REQUIRED ACTION: Verbatim copy, pictures excluded: every line from the one with "JP3 pin 1: AGND -> +3V3" through the final line of the data below, and no other line.

PROVIDED DATA:
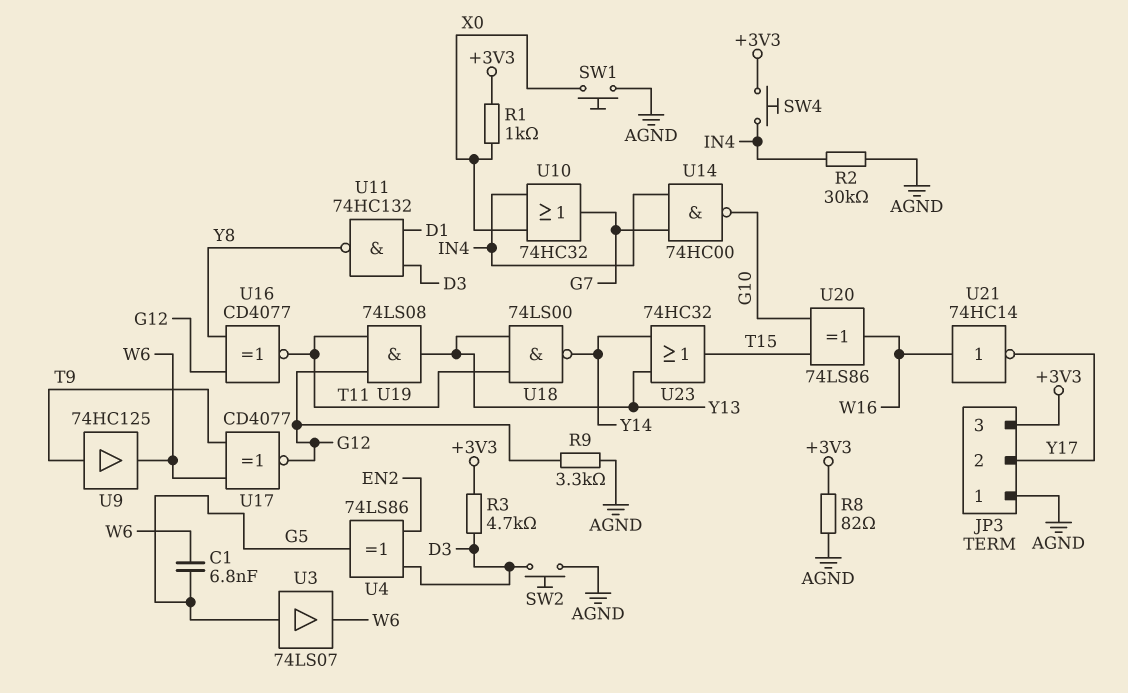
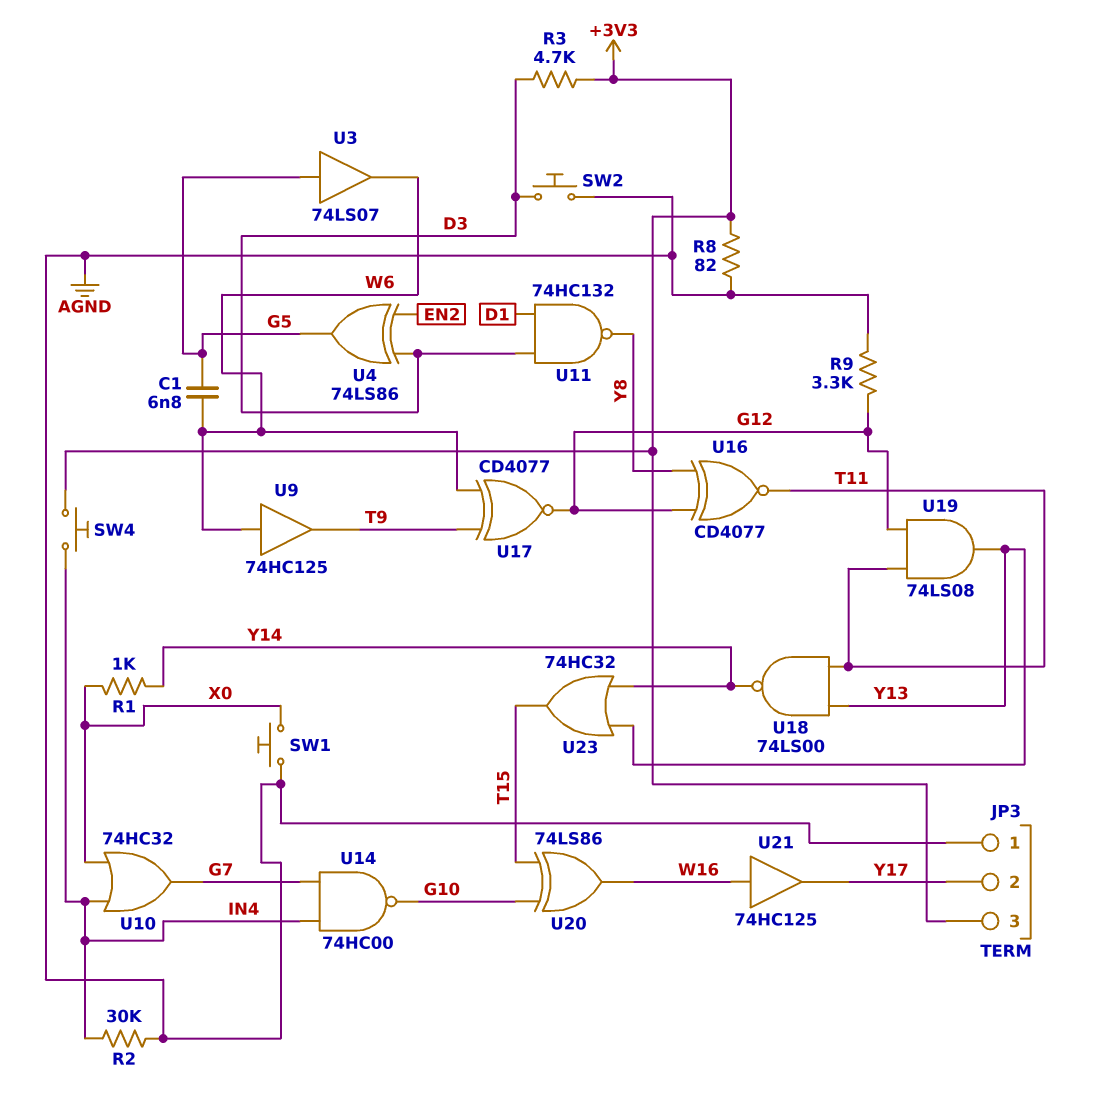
R1: 1k (+3V3, X0) -> 1k (X0, Y14)
U9: buffer 74HC125 (in T9, out W6) -> buffer 74HC125 (in W6, out T9)
U21: NOT 74HC14 (in W16, out Y17) -> buffer 74HC125 (in W16, out Y17)

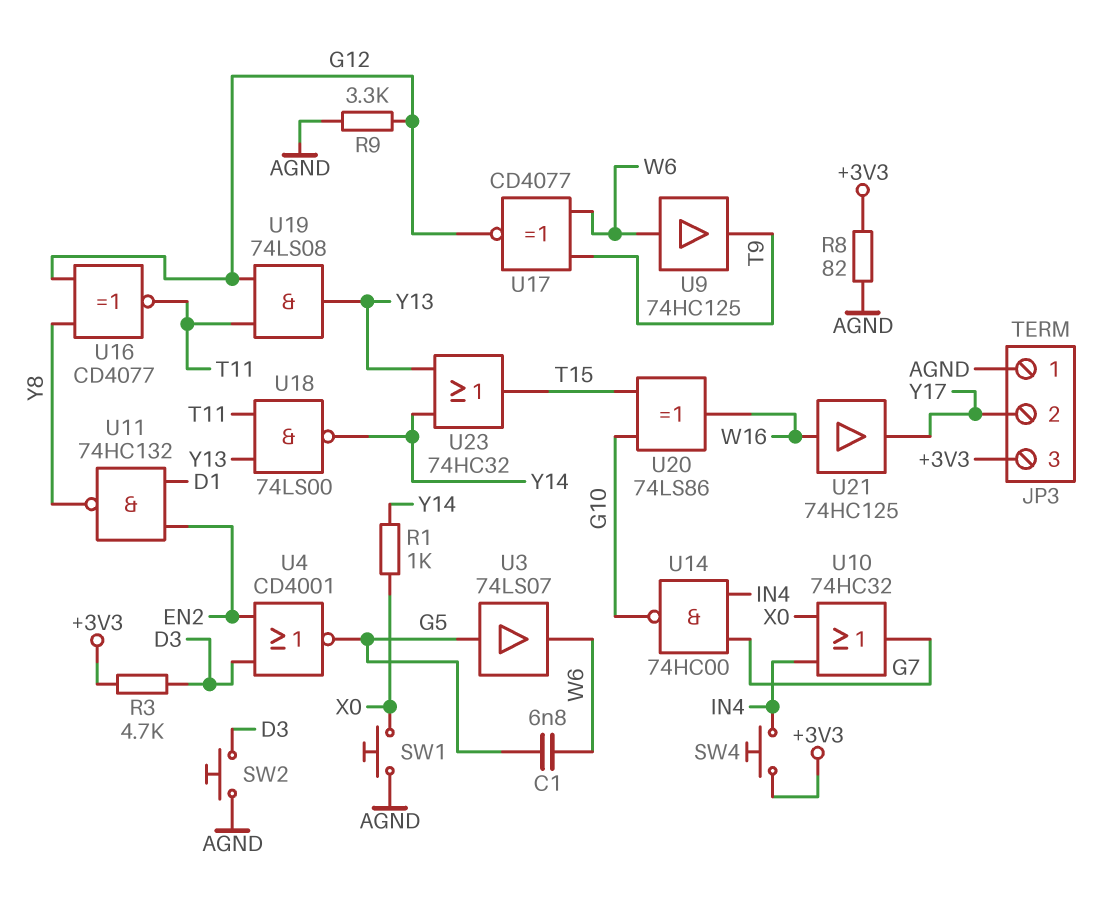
R2: 30k (AGND, IN4) -> none
U4: XOR 74LS86 (in D3, in EN2, out G5) -> NOR CD4001 (in D3, in EN2, out G5)
U11: NAND 74HC132 (in D1, in D3, out Y8) -> NAND 74HC132 (in D1, in EN2, out Y8)

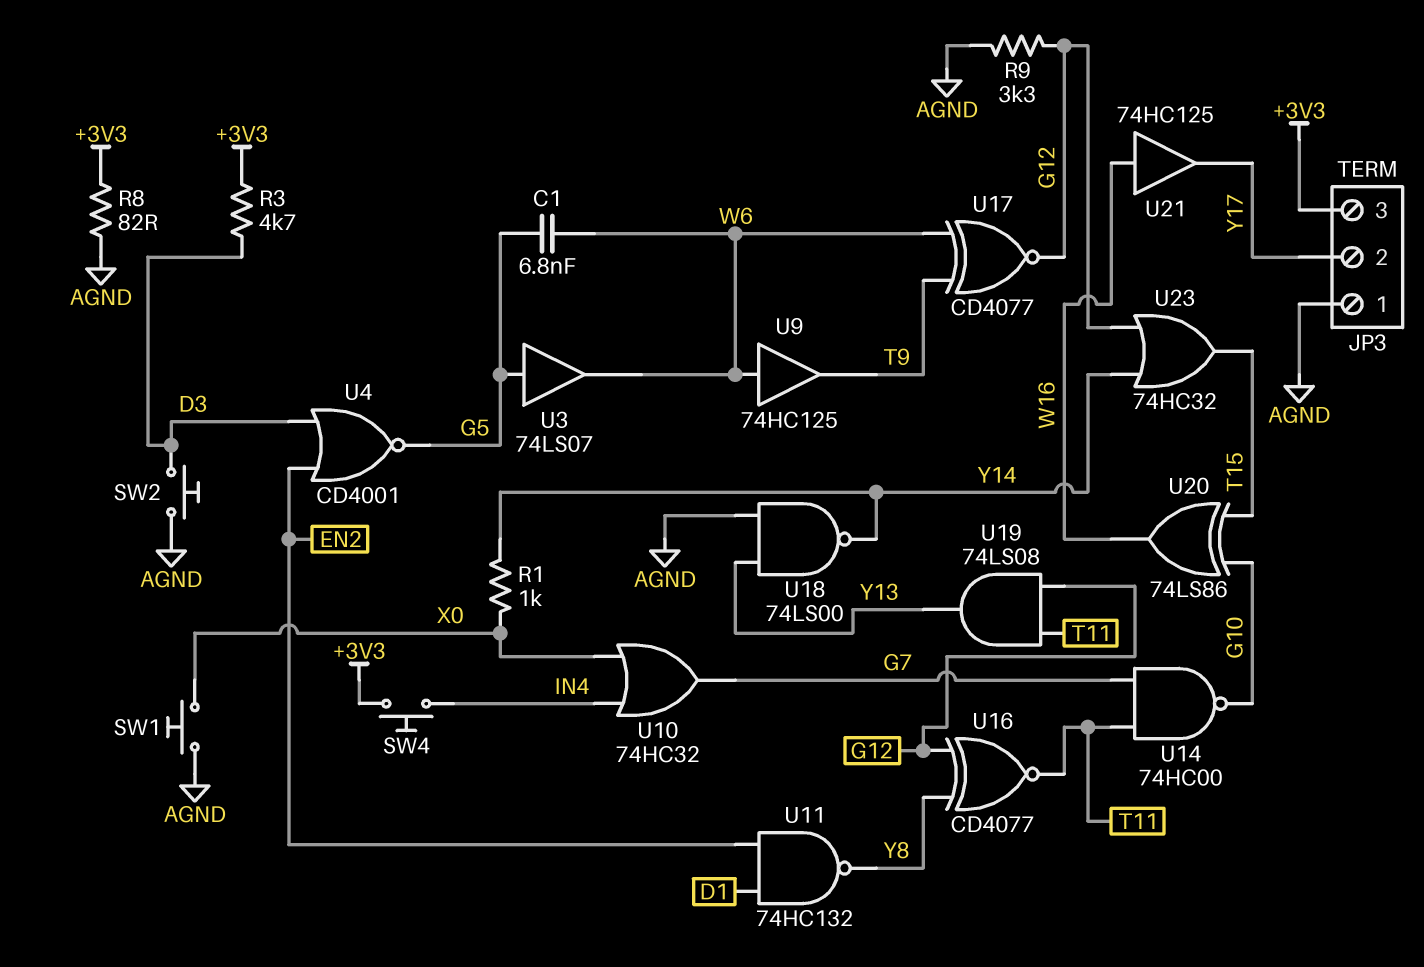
U14: NAND 74HC00 (in G7, in IN4, out G10) -> NAND 74HC00 (in G7, in T11, out G10)
U18: NAND 74LS00 (in T11, in Y13, out Y14) -> NAND 74LS00 (in AGND, in Y13, out Y14)
U23: OR 74HC32 (in Y13, in Y14, out T15) -> OR 74HC32 (in G12, in Y14, out T15)

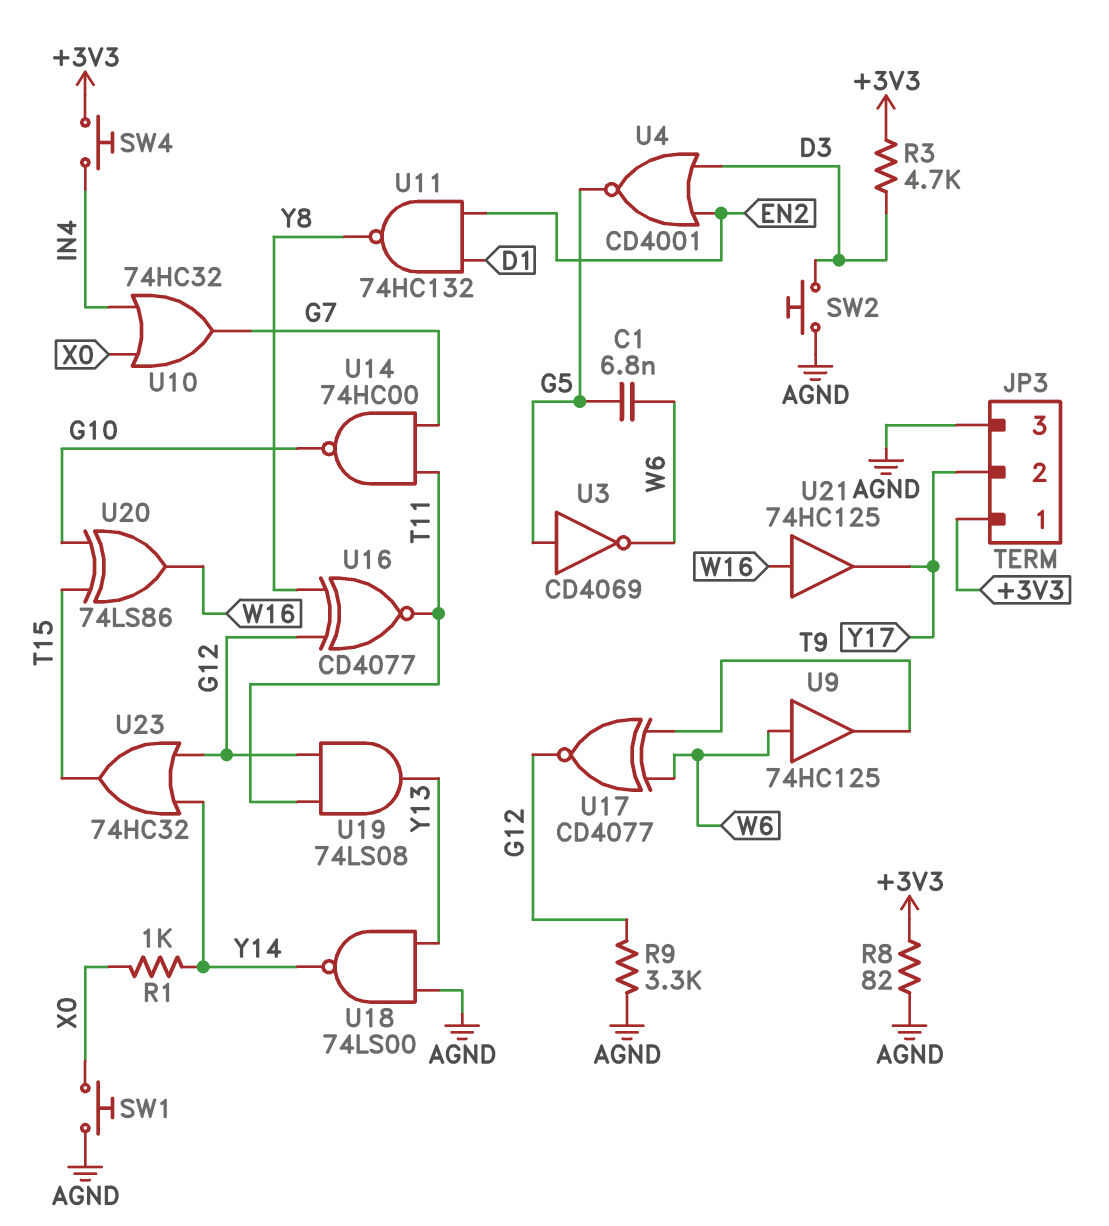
JP3 pin 1: AGND -> +3V3
JP3 pin 3: +3V3 -> AGND
U3: buffer 74LS07 (in G5, out W6) -> NOT CD4069 (in G5, out W6)

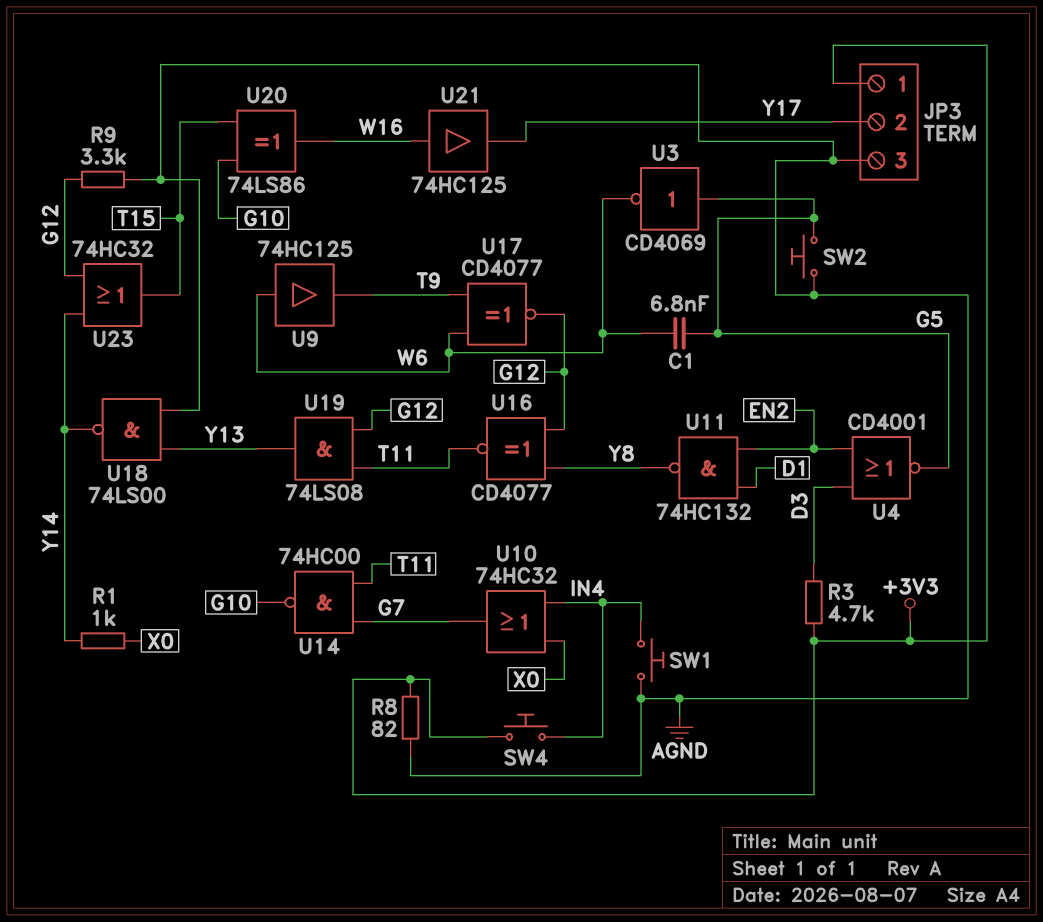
SW1: button (AGND, X0) -> button (AGND, IN4)
SW2: button (AGND, D3) -> button (AGND, G5)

RESPONSE AREA:
JP3 pin 1: AGND -> +3V3
JP3 pin 3: +3V3 -> AGND
U3: buffer 74LS07 (in G5, out W6) -> NOT CD4069 (in G5, out W6)

SW1: button (AGND, X0) -> button (AGND, IN4)
SW2: button (AGND, D3) -> button (AGND, G5)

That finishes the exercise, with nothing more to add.